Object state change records
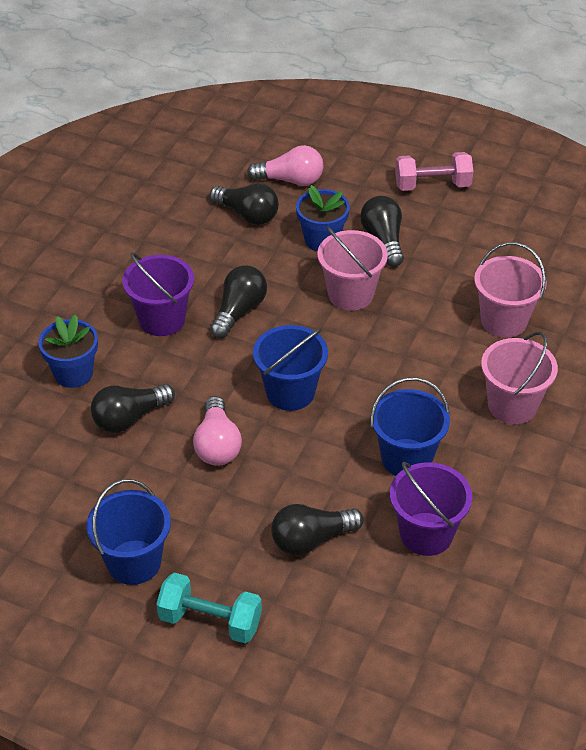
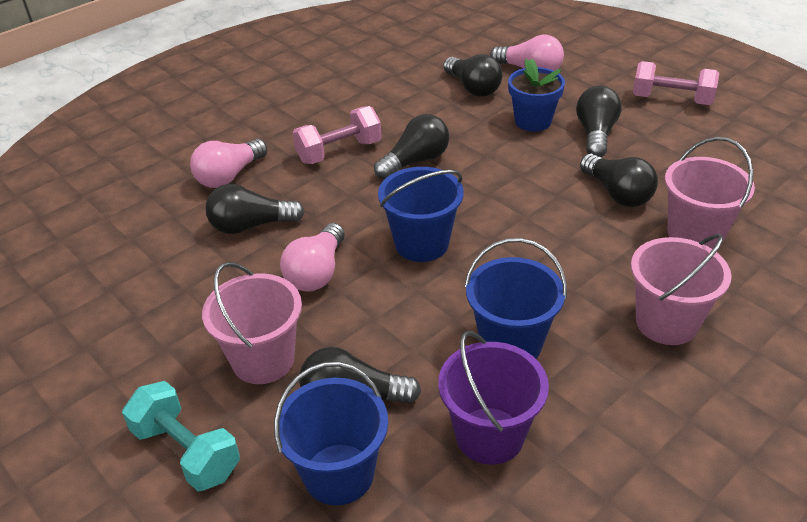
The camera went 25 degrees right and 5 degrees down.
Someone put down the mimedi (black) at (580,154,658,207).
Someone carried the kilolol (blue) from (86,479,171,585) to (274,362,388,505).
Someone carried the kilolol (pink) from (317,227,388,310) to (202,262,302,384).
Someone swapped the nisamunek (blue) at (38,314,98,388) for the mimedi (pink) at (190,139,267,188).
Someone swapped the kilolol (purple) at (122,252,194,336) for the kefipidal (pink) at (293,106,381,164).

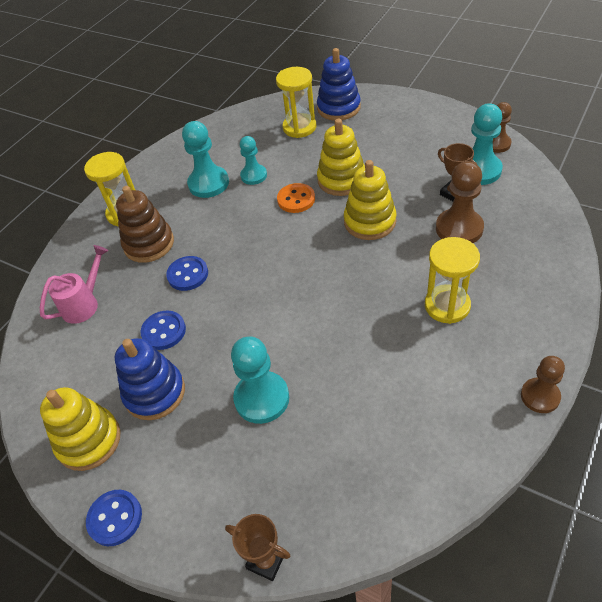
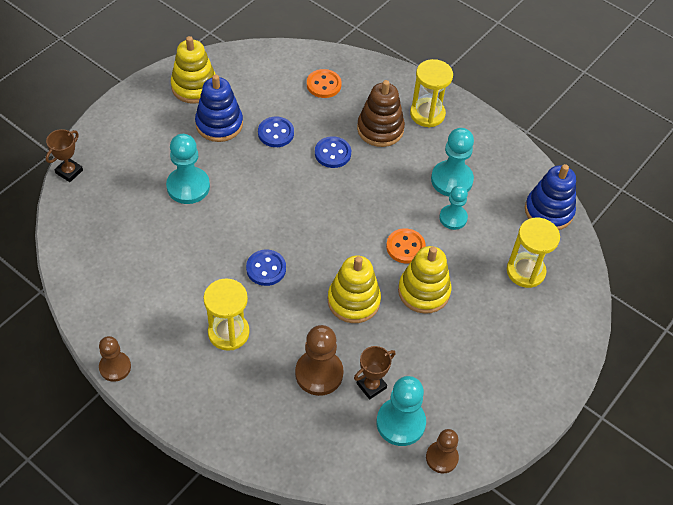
The camera went 90 degrees right and 5 degrees up.
Someone carried the vebisopu (blue) from (86,490,142,546) to (246,250,286,286).
Someone carried the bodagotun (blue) from (317,48,361,121) to (525,164,576,230).
Someone swapped the pegima (pink) at (40,245,108,324) for the vebisopu (orange) at (307,69,342,98).

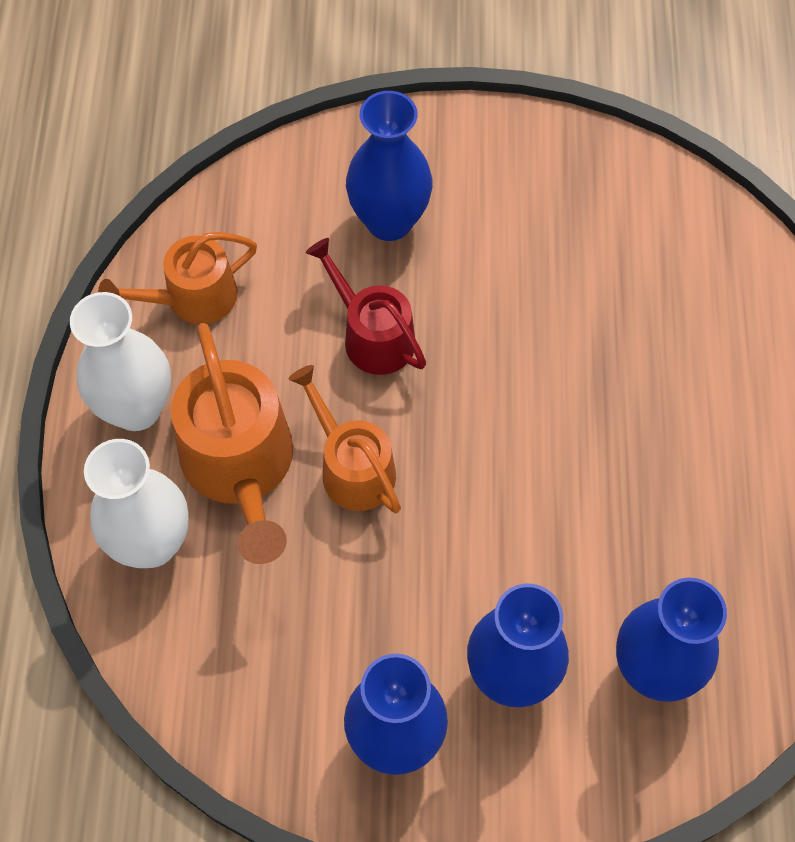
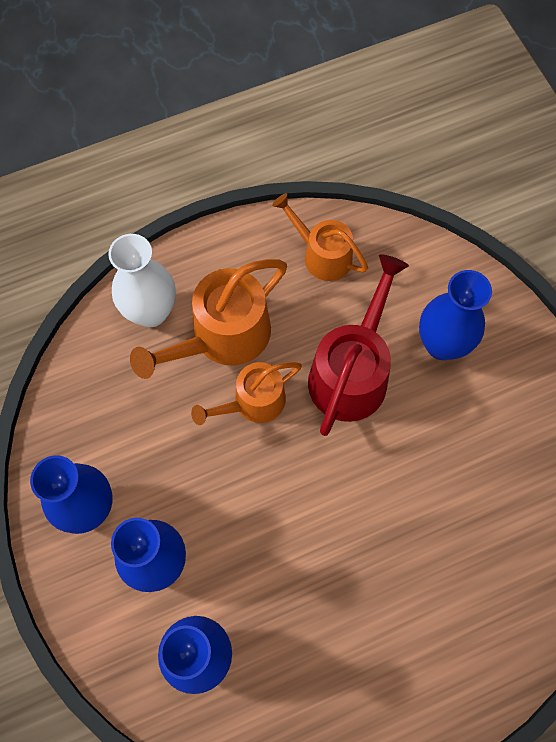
The camera went 65 degrees right and 5 degrees up.
Someone took away the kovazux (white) at (70,292,171,431).
Someone rotated the pegima (orange) at (289,365,401,513) by 150 degrees counterclockwise.
Someone scaled the pegima (red) at (306,238,426,375) by 1.57.

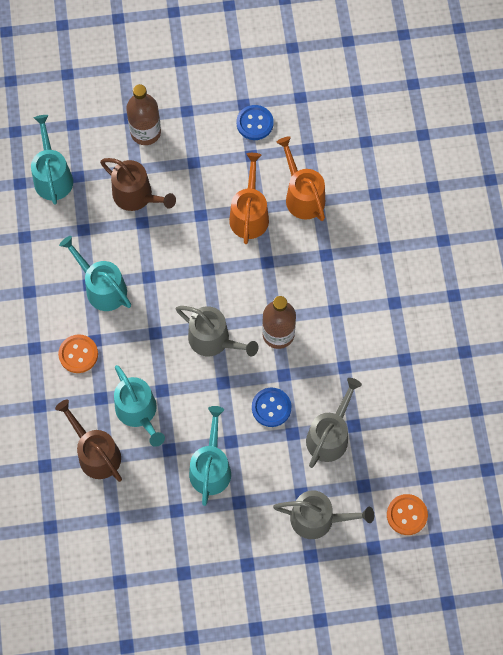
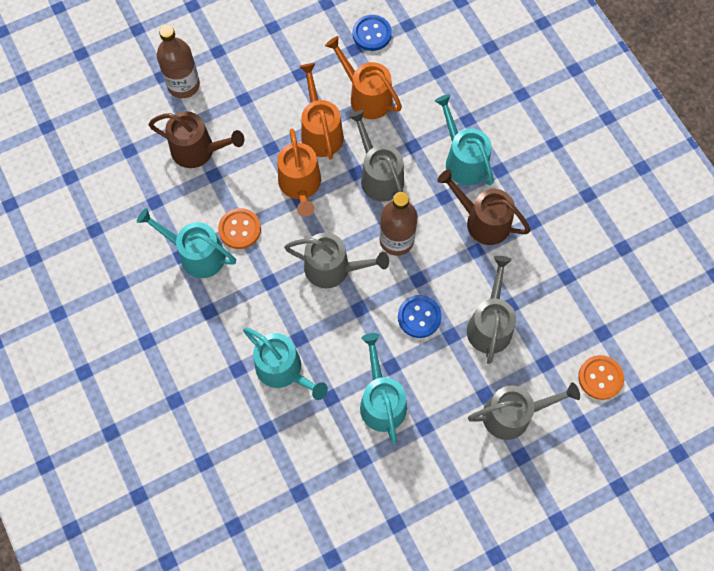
The camera went 20 degrees left and 0 degrees up.
Someone put down the pegima (orange) at (277,129,321,217).
Someone put down the pegima (grey) at (349,110,404,202).
Someone carried the pegima (turquoise) from (31,115,73,205) to (435,94,494,185).
Someone carried the pegima (brown) from (55,399,122,482) to (438,169,531,245).
Someone carried the vebisopu (orange) from (58,335,98,373) to (218,208,261,249).
Someone carried the vebisopu (blue) from (236,105,274,140) to (353,15,392,51).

__Exercise directions__.
Copy exactly the lines from the line containing "Someone carried the kilolol (blue)" through the last line of the records, both included, and omit every picture.

__Expected answer__.
Someone carried the kilolol (blue) from (86,479,171,585) to (274,362,388,505).
Someone carried the kilolol (pink) from (317,227,388,310) to (202,262,302,384).
Someone swapped the nisamunek (blue) at (38,314,98,388) for the mimedi (pink) at (190,139,267,188).
Someone swapped the kilolol (purple) at (122,252,194,336) for the kefipidal (pink) at (293,106,381,164).

The camera went 90 degrees right and 5 degrees up.
Someone carried the vebisopu (blue) from (86,490,142,546) to (246,250,286,286).
Someone carried the bodagotun (blue) from (317,48,361,121) to (525,164,576,230).
Someone swapped the pegima (pink) at (40,245,108,324) for the vebisopu (orange) at (307,69,342,98).

The camera went 65 degrees right and 5 degrees up.
Someone took away the kovazux (white) at (70,292,171,431).
Someone rotated the pegima (orange) at (289,365,401,513) by 150 degrees counterclockwise.
Someone scaled the pegima (red) at (306,238,426,375) by 1.57.

The camera went 20 degrees left and 0 degrees up.
Someone put down the pegima (orange) at (277,129,321,217).
Someone put down the pegima (grey) at (349,110,404,202).
Someone carried the pegima (turquoise) from (31,115,73,205) to (435,94,494,185).
Someone carried the pegima (brown) from (55,399,122,482) to (438,169,531,245).
Someone carried the vebisopu (orange) from (58,335,98,373) to (218,208,261,249).
Someone carried the vebisopu (blue) from (236,105,274,140) to (353,15,392,51).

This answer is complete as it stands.